• INSTRUCTIONS FOR THE TASK: Extract every line of the material that contains the string "partial", including lines where it appears only as part of a longer word, and treat uppercase and lowercase letters as different.
(begin)
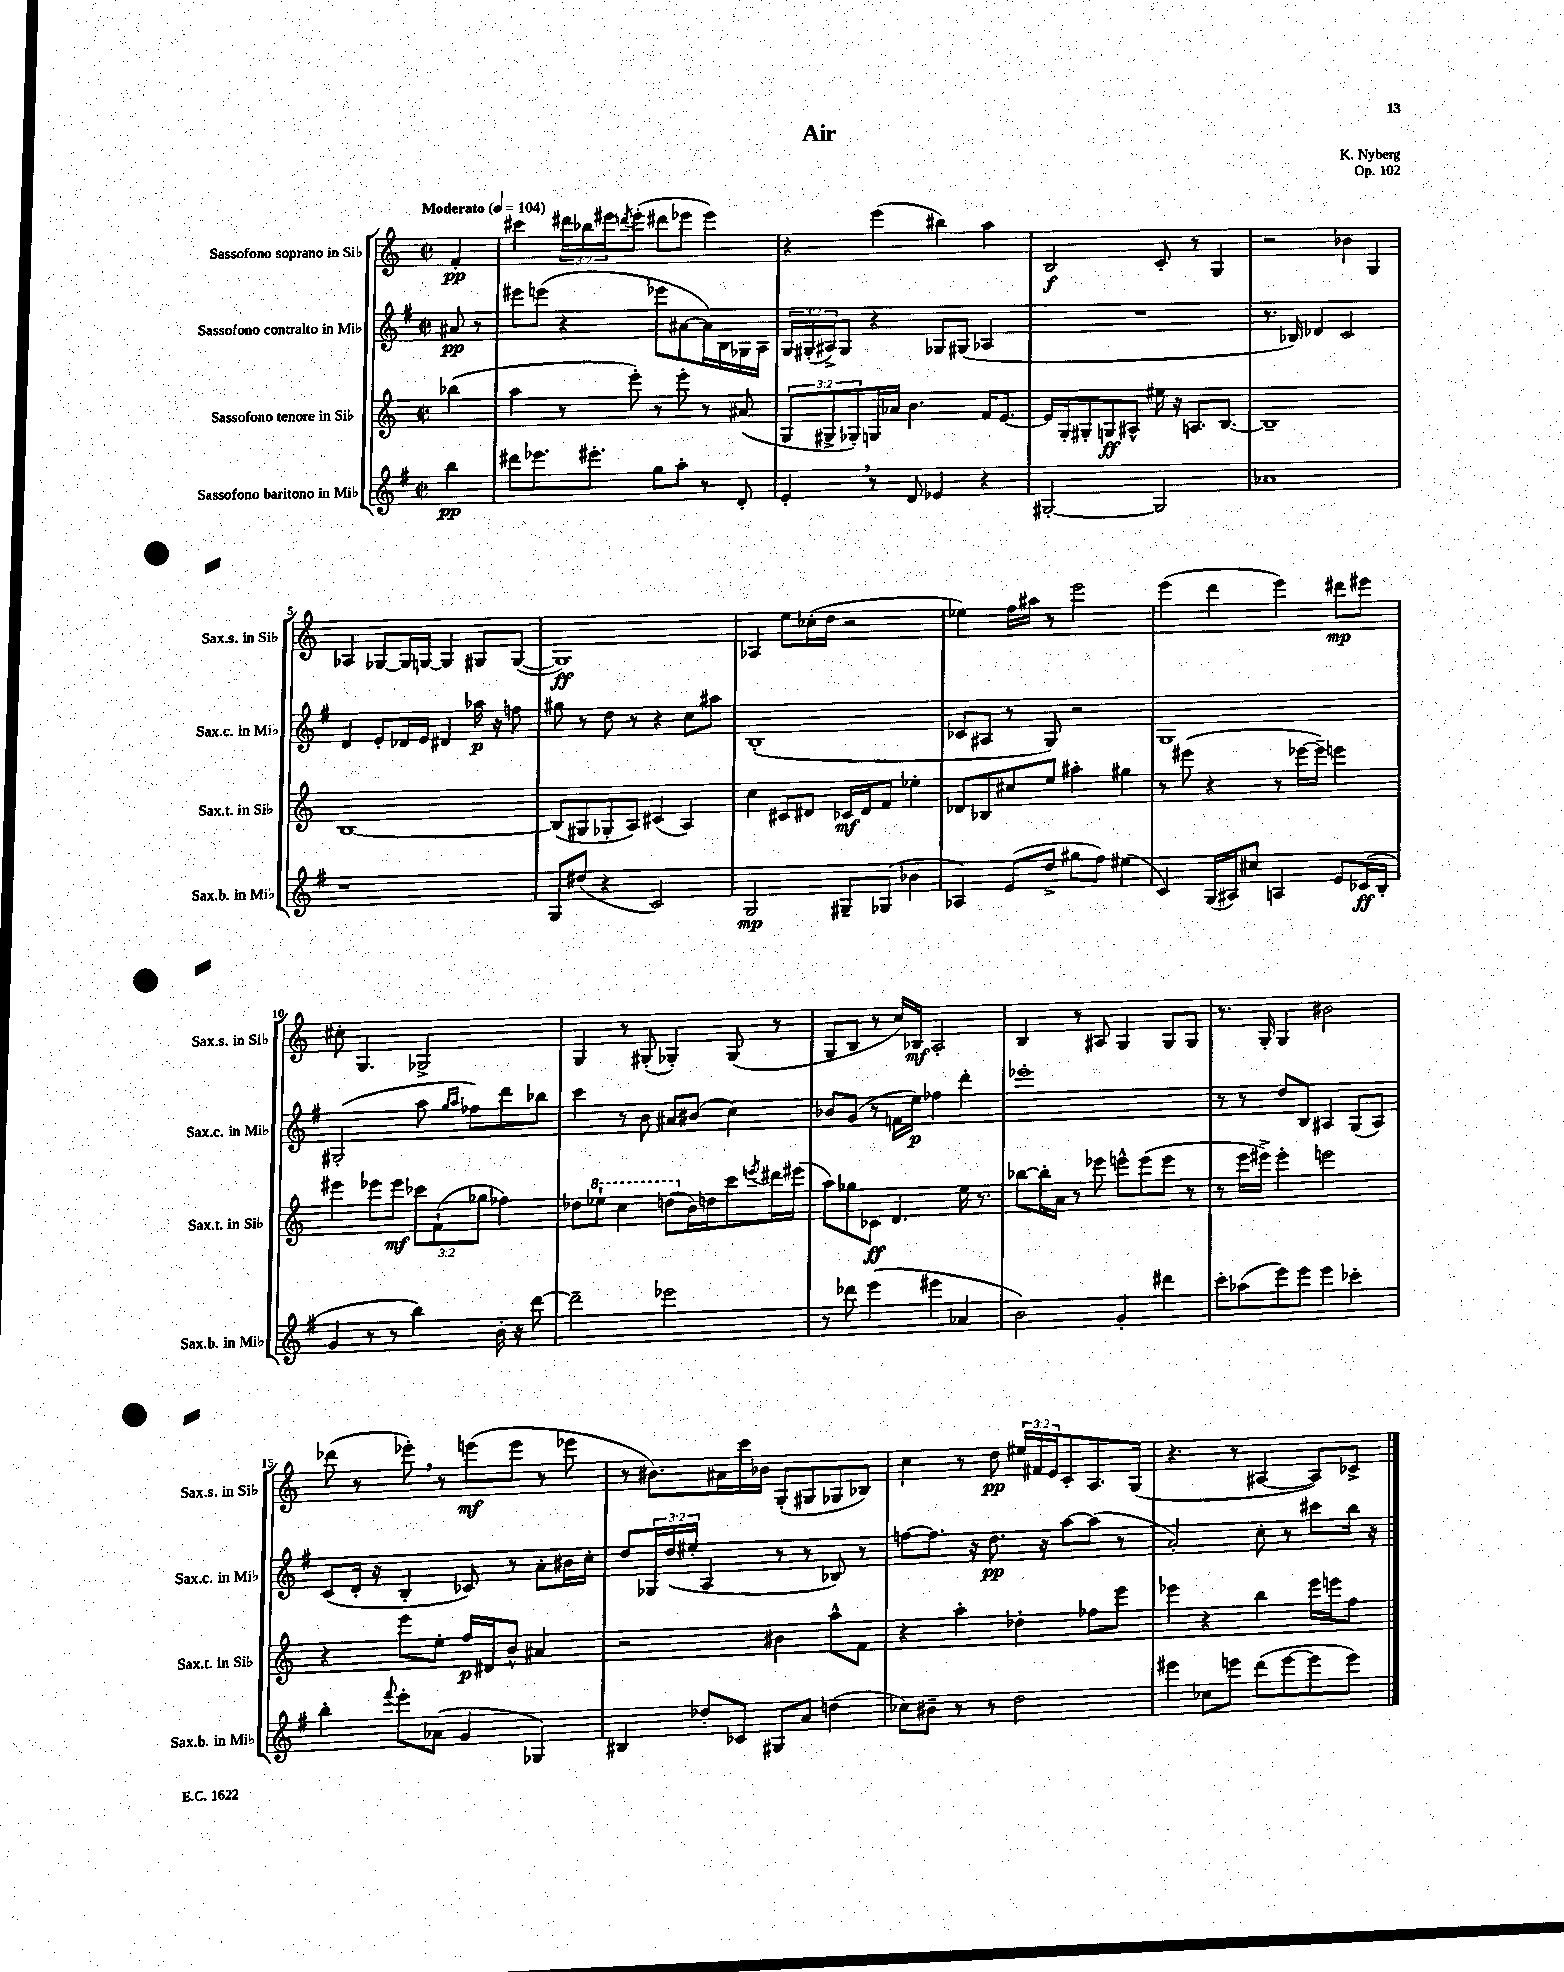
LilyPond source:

\header { title = "Air" composer = "K. Nyberg" opus = "Op. 102" }
<<
\new StaffGroup <<
\new Staff = "s0" \with { instrumentName = "Sassofono soprano in Sib" shortInstrumentName = "Sax.s. in Sib" } {
    \clef treble \key c \major \defaultTimeSignature \time 2/2 \override Staff.TupletNumber.text = #tuplet-number::calc-fraction-text \partial 4 \tempo "Moderato" 4 = 104
    f'4-.\pp |
    cis'''4 \tuplet 3/2 { dis'''16 bes''16 eis'''16 } \acciaccatura { d'''8 } eis'''8-.( dis'''8 ees'''8 ees'''4) |
    r4 e'''4( bis''4) a''4 |
    b2\f c'8-. r8 g4 |
    r2 bes'4 g4 |
    aes4 ges8~ ges16 g16~ g4 gis8 gis8~( |
    gis1\ff) |
    aes4 e''8 ces''16-.( d''16 r2 |
    ees''4) f''16 ais''16 r8 e'''2 |
    e'''4( d'''4 e'''4) dis'''8\mp eis'''8 |
    cis''8-. g4. ges2-> |
    g4 r8 gis8-.( ges4-.) ges8( r8 |
    g8 b8 r8 c''16) bes16\mf a2-. |
    b4 r8 ais8 g4 g8 g8 |
    r8. g16-. g4 bis'2 |
    des'''8( r8 ees'''8-.) \breathe r8 e'''8\mf( e'''8 r8 ees'''8 |
    r8 bis'8.) ais'16 c'''16 bes'16 g8-.( gis8 ges8 bes8) |
    c''4 r8 d''8\pp \tuplet 3/2 { eis''16 fis'16 e'16 } c'8-. a8. g16( |
    r4. r8 ais4~ ais8) ces'8-> \bar "|." |
}
\new Staff = "s1" \with { instrumentName = "Sassofono contralto in Mib" shortInstrumentName = "Sax.c. in Mib" } {
    \clef treble \key g \major \defaultTimeSignature \time 2/2 \override Staff.TupletNumber.text = #tuplet-number::calc-fraction-text \partial 4
    ais'8\pp r8 |
    eis'''8 e'''8( r4 ees'''8 ais'8~ ais'16) b16 ges16 a16 |
    \tuplet 3/2 { g16 gis16-.( ais16->) } gis8 r4 ges8 gis8( aes4 |
    R1 |
    r8. bes16) des'4 c'2 |
    d'4 e'8-. des'16 e'16 dis'4 aes''16\p r16 f''8 |
    gis''8 r8 d''8 r8 r4 c''8 ais''8 |
    b1-.( |
    ces'8 ais8 r8 g8) r2 |
    g1 |
    gis2-.( a''8 \grace { g''16 a''16 } fes''8) d'''8 bes''8 |
    c'''4 r8 b'8 ais'8 bis'8( c''4) |
    bes'8 g'8( r8 f'16 e''16\p) fes''4 d'''4-. |
    ees'''1-. |
    r8 r8 d''8 b8 ais4 g8( ais8) |
    c'8( d'16-. r16 b4-. ces'8) r8 a'8-. bis'16 c''16-. |
    d''8 \tuplet 3/2 { ges16 d''16( eis''16-. } a4 r8 r8 bes8) r8 |
    f''8~ f''8. r16 d''8.\pp r16 a''8~ a''8( r8 |
    a'2-.) c''8-. r8 cis'''8 b''16 r16 \bar "|." |
}
\new Staff = "s2" \with { instrumentName = "Sassofono tenore in Sib" shortInstrumentName = "Sax.t. in Sib" } {
    \clef treble \key c \major \defaultTimeSignature \time 2/2 \override Staff.TupletNumber.text = #tuplet-number::calc-fraction-text \partial 4
    bes''4( |
    a''4 r8 e'''8-.) r8 e'''8-. r8 ais'8( |
    \tuplet 3/2 { g8 gis8-> ges8-.) } g16 aes'16 b'4. f'16 e'8.~ |
    e'16 g16-. gis8-. g8\ff ais8-^ eis''16 r16 a8. b8.~ |
    b1-- |
    b1~ |
    b8( gis8 ges8-. a8) cis'4( a4) |
    c''4 cis'8 dis'8 ces'16\mf dis'16 f'8 ees''4-. |
    des'8 bes8 cis''8 e''8 ais''4-. gis''4 |
    r8 eis'''8( r4 r8 ees'''16~ ees'''16--) e'''4 |
    eis'''4 ees'''8 ees'''8\mf \tuplet 3/2 { ces'''8 f'8-!( ges''8 } fes''4) |
    des''8 \ottava #1 ees'''8-! c'''4 d'''!8( \ottava #0 b'16) d''16 c'''8 \acciaccatura { e'''8 } dis'''16 eis'''16( |
    a''8) ges''8 ces'8\ff d'4. e''16 r8. |
    bes''8~ bes''16-. a'16 r8 ees'''8 e'''8-^ e'''8( e'''8 r8 |
    r8 e'''16 eis'''16->) eis'''4-. e'''2 |
    r4 e'''8 e''8-. f''16\p dis'16 b'8-^ ais'4 |
    r2 bis'4 a''8-^ f'8 |
    r4 a''4-. des''4-. fes''8 e'''8 |
    ees'''4 r4 b''4 ees'''16 e'''16 f''8 \bar "|." |
}
\new Staff = "s3" \with { instrumentName = "Sassofono baritono in Mib" shortInstrumentName = "Sax.b. in Mib" } {
    \clef treble \key g \major \defaultTimeSignature \time 2/2 \partial 4
    b''4\pp |
    dis'''8 ees'''8. eis'''8.-. g''8 a''8-. r8 d'8-. |
    e'4-. \breathe r8 d'8 ees'4 r4 |
    gis2~-. gis2 |
    aes'1 |
    r1 |
    g8 dis''8( r4 c'2) |
    g2\mp gis8-- ges8( bes'4 |
    aes4) e'8( d''8-> gis''8 fis''8) eis''4( |
    c'4) g16( ais16) cis''8 a4 e'8 ces'16\ff( b16-. |
    g'4 r8 r8 b''4) b'16-. r16 d'''8~ |
    d'''2-- ees'''2 |
    r8 des'''8 e'''4( eis'''4 aes'4 |
    b'2) g'4-. dis'''4 |
    c'''8-. aes''8( e'''8) e'''8 e'''4 ces'''4-. |
    b''4-. \appoggiatura { fis'''8 } e'''8-. aes'8( g'4 ges4) |
    bis4 des''8-. ces'8 gis8 a'8 d''4( |
    ces''8) bis'8-- r8 r8 d''2 |
    eis'''4 ces''8 e'''8 d'''8( e'''8~ e'''8 e'''8) \bar "|." |
}
>>
>>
(end)
• RESPONSE TO THIS TASK:
    \clef treble \key c \major \defaultTimeSignature \time 2/2 \override Staff.TupletNumber.text = #tuplet-number::calc-fraction-text \partial 4 \tempo "Moderato" 4 = 104
    \clef treble \key g \major \defaultTimeSignature \time 2/2 \override Staff.TupletNumber.text = #tuplet-number::calc-fraction-text \partial 4
    \clef treble \key c \major \defaultTimeSignature \time 2/2 \override Staff.TupletNumber.text = #tuplet-number::calc-fraction-text \partial 4
    \clef treble \key g \major \defaultTimeSignature \time 2/2 \partial 4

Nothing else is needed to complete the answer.